Where a line of the records contains the word "bulb", show that line.

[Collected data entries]
= = = = = = =

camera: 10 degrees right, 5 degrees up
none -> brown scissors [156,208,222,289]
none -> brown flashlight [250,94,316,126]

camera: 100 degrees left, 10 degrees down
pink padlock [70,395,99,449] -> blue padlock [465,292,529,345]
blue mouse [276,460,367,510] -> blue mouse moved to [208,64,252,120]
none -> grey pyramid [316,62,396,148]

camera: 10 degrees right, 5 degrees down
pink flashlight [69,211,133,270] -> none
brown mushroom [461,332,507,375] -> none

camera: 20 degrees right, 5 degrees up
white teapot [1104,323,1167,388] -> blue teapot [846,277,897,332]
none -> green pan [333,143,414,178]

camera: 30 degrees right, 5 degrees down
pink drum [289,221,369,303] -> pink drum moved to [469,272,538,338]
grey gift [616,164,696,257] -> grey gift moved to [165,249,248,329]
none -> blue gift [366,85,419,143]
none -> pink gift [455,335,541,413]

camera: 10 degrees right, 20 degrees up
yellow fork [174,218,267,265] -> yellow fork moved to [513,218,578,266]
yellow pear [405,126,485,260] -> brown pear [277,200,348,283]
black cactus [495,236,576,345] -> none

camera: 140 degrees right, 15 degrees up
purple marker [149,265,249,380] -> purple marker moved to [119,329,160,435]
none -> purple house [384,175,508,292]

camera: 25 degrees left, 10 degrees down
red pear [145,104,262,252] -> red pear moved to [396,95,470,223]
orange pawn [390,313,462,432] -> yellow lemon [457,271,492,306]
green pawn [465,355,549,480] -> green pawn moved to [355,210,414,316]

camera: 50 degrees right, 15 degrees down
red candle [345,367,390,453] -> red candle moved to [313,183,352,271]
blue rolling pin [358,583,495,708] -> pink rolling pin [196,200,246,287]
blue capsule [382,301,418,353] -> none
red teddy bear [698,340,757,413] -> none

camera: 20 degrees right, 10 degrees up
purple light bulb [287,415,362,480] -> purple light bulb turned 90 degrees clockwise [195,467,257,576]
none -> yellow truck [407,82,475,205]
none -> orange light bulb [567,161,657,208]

= = = = = = =

(ANSWER SECTION)
purple light bulb [287,415,362,480] -> purple light bulb turned 90 degrees clockwise [195,467,257,576]
none -> orange light bulb [567,161,657,208]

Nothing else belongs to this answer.